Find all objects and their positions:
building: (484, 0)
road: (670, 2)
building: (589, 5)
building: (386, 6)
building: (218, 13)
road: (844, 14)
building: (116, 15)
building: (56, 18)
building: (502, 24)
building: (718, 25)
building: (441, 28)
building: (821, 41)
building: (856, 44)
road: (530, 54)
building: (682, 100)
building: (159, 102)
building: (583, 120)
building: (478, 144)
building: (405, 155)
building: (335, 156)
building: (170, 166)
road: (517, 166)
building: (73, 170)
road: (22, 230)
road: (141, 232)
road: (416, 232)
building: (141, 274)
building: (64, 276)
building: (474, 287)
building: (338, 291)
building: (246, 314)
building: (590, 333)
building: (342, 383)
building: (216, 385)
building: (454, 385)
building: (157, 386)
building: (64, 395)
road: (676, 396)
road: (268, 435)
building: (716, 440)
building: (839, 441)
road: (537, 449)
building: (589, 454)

==

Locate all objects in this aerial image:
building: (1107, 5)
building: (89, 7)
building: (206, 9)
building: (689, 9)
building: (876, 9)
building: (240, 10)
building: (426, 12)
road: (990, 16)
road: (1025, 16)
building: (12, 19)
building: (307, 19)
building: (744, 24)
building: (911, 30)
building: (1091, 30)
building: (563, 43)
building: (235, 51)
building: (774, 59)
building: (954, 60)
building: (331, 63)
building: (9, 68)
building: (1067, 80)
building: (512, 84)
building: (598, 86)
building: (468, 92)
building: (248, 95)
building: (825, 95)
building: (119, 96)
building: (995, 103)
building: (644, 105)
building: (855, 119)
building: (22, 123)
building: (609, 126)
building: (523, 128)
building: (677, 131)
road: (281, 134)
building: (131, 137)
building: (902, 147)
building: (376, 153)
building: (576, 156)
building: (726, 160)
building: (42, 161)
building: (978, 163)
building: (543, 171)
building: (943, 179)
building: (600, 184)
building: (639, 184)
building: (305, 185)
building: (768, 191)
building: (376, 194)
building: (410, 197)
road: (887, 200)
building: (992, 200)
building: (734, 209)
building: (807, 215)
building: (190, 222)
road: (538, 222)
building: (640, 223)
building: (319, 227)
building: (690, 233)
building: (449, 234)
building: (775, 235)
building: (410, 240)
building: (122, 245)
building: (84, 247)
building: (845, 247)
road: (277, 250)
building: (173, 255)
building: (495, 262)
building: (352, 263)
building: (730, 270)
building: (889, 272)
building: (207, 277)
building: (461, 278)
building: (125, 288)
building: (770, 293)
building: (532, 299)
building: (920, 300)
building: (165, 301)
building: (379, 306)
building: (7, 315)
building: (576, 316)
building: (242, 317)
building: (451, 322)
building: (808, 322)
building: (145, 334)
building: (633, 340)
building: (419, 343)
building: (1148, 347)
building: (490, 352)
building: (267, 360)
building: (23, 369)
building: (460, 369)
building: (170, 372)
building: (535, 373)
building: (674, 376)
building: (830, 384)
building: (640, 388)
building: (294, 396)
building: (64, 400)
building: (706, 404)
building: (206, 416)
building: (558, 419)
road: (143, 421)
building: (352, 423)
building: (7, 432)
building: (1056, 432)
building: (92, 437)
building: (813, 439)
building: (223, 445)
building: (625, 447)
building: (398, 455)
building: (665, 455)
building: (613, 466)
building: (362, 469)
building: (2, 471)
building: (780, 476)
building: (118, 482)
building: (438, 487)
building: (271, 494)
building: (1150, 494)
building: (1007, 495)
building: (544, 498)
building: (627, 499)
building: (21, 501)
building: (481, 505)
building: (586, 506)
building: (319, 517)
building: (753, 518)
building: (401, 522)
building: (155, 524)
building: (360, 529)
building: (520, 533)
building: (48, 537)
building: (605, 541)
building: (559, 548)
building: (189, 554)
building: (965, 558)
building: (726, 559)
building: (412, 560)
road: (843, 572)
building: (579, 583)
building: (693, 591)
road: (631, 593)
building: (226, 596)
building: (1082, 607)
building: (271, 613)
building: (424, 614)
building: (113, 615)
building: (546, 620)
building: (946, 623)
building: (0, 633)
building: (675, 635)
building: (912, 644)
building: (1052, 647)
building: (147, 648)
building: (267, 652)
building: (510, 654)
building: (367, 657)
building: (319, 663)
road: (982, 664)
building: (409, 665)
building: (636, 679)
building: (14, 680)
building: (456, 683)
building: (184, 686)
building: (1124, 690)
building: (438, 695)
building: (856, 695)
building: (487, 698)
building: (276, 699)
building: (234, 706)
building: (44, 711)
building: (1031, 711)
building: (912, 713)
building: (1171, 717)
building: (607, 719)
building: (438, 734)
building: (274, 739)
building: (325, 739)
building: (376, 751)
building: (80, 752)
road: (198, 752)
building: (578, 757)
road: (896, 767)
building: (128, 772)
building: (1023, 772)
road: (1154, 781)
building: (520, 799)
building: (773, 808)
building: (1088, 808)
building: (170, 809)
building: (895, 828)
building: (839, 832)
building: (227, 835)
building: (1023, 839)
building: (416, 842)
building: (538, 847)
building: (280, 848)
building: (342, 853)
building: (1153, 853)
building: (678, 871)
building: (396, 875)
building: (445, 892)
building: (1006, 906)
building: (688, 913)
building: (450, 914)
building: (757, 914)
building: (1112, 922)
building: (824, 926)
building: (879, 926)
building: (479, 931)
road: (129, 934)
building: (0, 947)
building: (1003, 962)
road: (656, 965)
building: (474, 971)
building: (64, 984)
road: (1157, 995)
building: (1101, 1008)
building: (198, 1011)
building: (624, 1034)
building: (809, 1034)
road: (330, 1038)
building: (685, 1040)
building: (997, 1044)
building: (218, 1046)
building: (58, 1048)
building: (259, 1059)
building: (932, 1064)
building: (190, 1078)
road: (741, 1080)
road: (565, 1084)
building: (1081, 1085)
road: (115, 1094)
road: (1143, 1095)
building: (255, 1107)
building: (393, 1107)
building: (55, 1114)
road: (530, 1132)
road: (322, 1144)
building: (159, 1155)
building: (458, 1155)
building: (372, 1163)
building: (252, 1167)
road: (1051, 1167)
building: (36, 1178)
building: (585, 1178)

--- THE PROBLEM ---
Across the entries above, find the lines with the string "objects" and copy them.

--- ANSWER TO THE PROBLEM ---
Find all objects and their positions:
Locate all objects in this aerial image:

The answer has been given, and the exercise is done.